[Short problem] Rewrite the material below, substituting "wooden bench" for every occurrence of "wooden stool" and leaving everything else unchanged.

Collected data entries

[Begin]

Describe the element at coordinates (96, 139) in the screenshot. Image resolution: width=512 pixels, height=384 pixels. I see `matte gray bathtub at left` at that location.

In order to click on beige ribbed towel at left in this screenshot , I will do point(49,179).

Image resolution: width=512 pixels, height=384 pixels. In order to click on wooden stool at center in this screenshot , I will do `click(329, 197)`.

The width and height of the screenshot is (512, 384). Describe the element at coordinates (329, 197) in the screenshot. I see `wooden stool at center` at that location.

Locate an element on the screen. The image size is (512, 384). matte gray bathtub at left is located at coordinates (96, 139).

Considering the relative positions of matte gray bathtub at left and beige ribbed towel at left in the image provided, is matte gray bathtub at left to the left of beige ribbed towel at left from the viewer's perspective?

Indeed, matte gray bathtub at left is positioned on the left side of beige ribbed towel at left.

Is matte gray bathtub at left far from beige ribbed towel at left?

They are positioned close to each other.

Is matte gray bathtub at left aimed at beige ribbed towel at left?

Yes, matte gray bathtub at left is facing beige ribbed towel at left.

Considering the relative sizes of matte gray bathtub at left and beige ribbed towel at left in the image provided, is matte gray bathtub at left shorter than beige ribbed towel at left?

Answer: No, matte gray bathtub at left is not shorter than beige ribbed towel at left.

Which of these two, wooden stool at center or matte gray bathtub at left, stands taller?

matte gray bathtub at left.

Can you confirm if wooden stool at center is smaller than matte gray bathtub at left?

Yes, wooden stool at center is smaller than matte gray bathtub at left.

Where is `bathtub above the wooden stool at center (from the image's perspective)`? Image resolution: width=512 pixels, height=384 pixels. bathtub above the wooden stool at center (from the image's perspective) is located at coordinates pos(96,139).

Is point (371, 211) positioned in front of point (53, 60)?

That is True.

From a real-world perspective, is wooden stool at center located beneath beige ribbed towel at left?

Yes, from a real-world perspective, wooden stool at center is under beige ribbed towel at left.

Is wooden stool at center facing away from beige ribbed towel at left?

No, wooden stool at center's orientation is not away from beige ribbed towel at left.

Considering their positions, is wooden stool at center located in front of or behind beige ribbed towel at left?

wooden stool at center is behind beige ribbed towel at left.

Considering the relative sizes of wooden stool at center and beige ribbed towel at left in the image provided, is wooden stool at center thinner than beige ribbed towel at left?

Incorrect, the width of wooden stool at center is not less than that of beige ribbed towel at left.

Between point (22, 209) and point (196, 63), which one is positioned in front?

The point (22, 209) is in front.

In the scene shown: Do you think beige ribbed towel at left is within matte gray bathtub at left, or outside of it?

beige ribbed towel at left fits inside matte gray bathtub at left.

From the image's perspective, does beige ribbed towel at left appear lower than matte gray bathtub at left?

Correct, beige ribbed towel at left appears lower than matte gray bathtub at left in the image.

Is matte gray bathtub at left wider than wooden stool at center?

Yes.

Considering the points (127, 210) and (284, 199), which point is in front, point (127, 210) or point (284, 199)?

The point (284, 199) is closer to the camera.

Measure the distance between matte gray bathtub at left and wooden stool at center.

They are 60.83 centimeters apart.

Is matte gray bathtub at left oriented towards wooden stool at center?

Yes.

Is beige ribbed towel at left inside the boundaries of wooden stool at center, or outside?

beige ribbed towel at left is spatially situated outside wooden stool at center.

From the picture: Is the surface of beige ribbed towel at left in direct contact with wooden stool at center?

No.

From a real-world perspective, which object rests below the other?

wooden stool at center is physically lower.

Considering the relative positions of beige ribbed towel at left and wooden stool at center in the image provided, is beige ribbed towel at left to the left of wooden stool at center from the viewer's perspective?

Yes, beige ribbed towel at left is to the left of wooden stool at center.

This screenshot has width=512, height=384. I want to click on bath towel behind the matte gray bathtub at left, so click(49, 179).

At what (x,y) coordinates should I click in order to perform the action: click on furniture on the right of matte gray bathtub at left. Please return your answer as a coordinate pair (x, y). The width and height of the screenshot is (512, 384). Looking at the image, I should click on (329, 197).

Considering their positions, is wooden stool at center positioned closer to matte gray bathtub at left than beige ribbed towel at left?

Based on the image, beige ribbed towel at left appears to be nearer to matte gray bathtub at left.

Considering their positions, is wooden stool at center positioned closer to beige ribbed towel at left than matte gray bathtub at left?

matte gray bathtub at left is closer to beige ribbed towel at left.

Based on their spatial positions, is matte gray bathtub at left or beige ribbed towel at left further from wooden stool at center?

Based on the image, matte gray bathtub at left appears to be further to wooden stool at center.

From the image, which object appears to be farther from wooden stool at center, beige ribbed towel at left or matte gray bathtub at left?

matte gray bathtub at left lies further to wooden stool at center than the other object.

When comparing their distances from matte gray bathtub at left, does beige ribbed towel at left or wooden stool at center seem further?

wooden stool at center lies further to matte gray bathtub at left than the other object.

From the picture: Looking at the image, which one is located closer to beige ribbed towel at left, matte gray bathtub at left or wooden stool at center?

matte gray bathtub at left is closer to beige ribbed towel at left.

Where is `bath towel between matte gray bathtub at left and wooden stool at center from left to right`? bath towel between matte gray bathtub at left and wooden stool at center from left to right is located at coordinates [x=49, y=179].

[End]

[Written answer]
Describe the element at coordinates (96, 139) in the screenshot. Image resolution: width=512 pixels, height=384 pixels. I see `matte gray bathtub at left` at that location.

In order to click on beige ribbed towel at left in this screenshot , I will do point(49,179).

Image resolution: width=512 pixels, height=384 pixels. In order to click on wooden bench at center in this screenshot , I will do `click(329, 197)`.

The width and height of the screenshot is (512, 384). Describe the element at coordinates (329, 197) in the screenshot. I see `wooden bench at center` at that location.

Locate an element on the screen. The image size is (512, 384). matte gray bathtub at left is located at coordinates (96, 139).

Considering the relative positions of matte gray bathtub at left and beige ribbed towel at left in the image provided, is matte gray bathtub at left to the left of beige ribbed towel at left from the viewer's perspective?

Indeed, matte gray bathtub at left is positioned on the left side of beige ribbed towel at left.

Is matte gray bathtub at left far from beige ribbed towel at left?

They are positioned close to each other.

Is matte gray bathtub at left aimed at beige ribbed towel at left?

Yes, matte gray bathtub at left is facing beige ribbed towel at left.

Considering the relative sizes of matte gray bathtub at left and beige ribbed towel at left in the image provided, is matte gray bathtub at left shorter than beige ribbed towel at left?

Answer: No, matte gray bathtub at left is not shorter than beige ribbed towel at left.

Which of these two, wooden bench at center or matte gray bathtub at left, stands taller?

matte gray bathtub at left.

Can you confirm if wooden bench at center is smaller than matte gray bathtub at left?

Yes, wooden bench at center is smaller than matte gray bathtub at left.

Where is `bathtub above the wooden bench at center (from the image's perspective)`? Image resolution: width=512 pixels, height=384 pixels. bathtub above the wooden bench at center (from the image's perspective) is located at coordinates pos(96,139).

Is point (371, 211) positioned in front of point (53, 60)?

That is True.

From a real-world perspective, is wooden bench at center located beneath beige ribbed towel at left?

Yes, from a real-world perspective, wooden bench at center is under beige ribbed towel at left.

Is wooden bench at center facing away from beige ribbed towel at left?

No, wooden bench at center's orientation is not away from beige ribbed towel at left.

Considering their positions, is wooden bench at center located in front of or behind beige ribbed towel at left?

wooden bench at center is behind beige ribbed towel at left.

Considering the relative sizes of wooden bench at center and beige ribbed towel at left in the image provided, is wooden bench at center thinner than beige ribbed towel at left?

Incorrect, the width of wooden bench at center is not less than that of beige ribbed towel at left.

Between point (22, 209) and point (196, 63), which one is positioned in front?

The point (22, 209) is in front.

In the scene shown: Do you think beige ribbed towel at left is within matte gray bathtub at left, or outside of it?

beige ribbed towel at left fits inside matte gray bathtub at left.

From the image's perspective, does beige ribbed towel at left appear lower than matte gray bathtub at left?

Correct, beige ribbed towel at left appears lower than matte gray bathtub at left in the image.

Is matte gray bathtub at left wider than wooden bench at center?

Yes.

Considering the points (127, 210) and (284, 199), which point is in front, point (127, 210) or point (284, 199)?

The point (284, 199) is closer to the camera.

Measure the distance between matte gray bathtub at left and wooden bench at center.

They are 60.83 centimeters apart.

Is matte gray bathtub at left oriented towards wooden bench at center?

Yes.

Is beige ribbed towel at left inside the boundaries of wooden bench at center, or outside?

beige ribbed towel at left is spatially situated outside wooden bench at center.

From the picture: Is the surface of beige ribbed towel at left in direct contact with wooden bench at center?

No.

From a real-world perspective, which object rests below the other?

wooden bench at center is physically lower.

Considering the relative positions of beige ribbed towel at left and wooden bench at center in the image provided, is beige ribbed towel at left to the left of wooden bench at center from the viewer's perspective?

Yes, beige ribbed towel at left is to the left of wooden bench at center.

This screenshot has width=512, height=384. I want to click on bath towel behind the matte gray bathtub at left, so click(49, 179).

At what (x,y) coordinates should I click in order to perform the action: click on furniture on the right of matte gray bathtub at left. Please return your answer as a coordinate pair (x, y). The width and height of the screenshot is (512, 384). Looking at the image, I should click on (329, 197).

Considering their positions, is wooden bench at center positioned closer to matte gray bathtub at left than beige ribbed towel at left?

Based on the image, beige ribbed towel at left appears to be nearer to matte gray bathtub at left.

Considering their positions, is wooden bench at center positioned closer to beige ribbed towel at left than matte gray bathtub at left?

matte gray bathtub at left is closer to beige ribbed towel at left.

Based on their spatial positions, is matte gray bathtub at left or beige ribbed towel at left further from wooden bench at center?

Based on the image, matte gray bathtub at left appears to be further to wooden bench at center.

From the image, which object appears to be farther from wooden bench at center, beige ribbed towel at left or matte gray bathtub at left?

matte gray bathtub at left lies further to wooden bench at center than the other object.

When comparing their distances from matte gray bathtub at left, does beige ribbed towel at left or wooden bench at center seem further?

wooden bench at center lies further to matte gray bathtub at left than the other object.

From the picture: Looking at the image, which one is located closer to beige ribbed towel at left, matte gray bathtub at left or wooden bench at center?

matte gray bathtub at left is closer to beige ribbed towel at left.

Where is `bath towel between matte gray bathtub at left and wooden bench at center from left to right`? bath towel between matte gray bathtub at left and wooden bench at center from left to right is located at coordinates [x=49, y=179].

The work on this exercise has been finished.